EXERCISE REQUIREMENTS: Transcribe the material in full, exactly as written.

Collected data

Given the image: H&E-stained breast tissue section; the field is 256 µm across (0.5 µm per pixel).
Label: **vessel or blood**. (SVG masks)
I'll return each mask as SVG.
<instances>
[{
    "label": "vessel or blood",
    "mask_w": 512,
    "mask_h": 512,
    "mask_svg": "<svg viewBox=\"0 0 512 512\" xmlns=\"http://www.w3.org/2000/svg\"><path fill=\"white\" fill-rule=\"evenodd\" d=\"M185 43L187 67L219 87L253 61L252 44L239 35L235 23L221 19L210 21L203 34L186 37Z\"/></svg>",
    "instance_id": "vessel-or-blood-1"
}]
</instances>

ANSWER FOR THIS EXERCISE:
Given the image: H&E-stained breast tissue section; the field is 256 µm across (0.5 µm per pixel).
Label: **vessel or blood**. (SVG masks)
I'll return each mask as SVG.
<instances>
[{
    "label": "vessel or blood",
    "mask_w": 512,
    "mask_h": 512,
    "mask_svg": "<svg viewBox=\"0 0 512 512\" xmlns=\"http://www.w3.org/2000/svg\"><path fill=\"white\" fill-rule=\"evenodd\" d=\"M185 43L187 67L219 87L253 61L252 44L239 35L235 23L221 19L210 21L203 34L186 37Z\"/></svg>",
    "instance_id": "vessel-or-blood-1"
}]
</instances>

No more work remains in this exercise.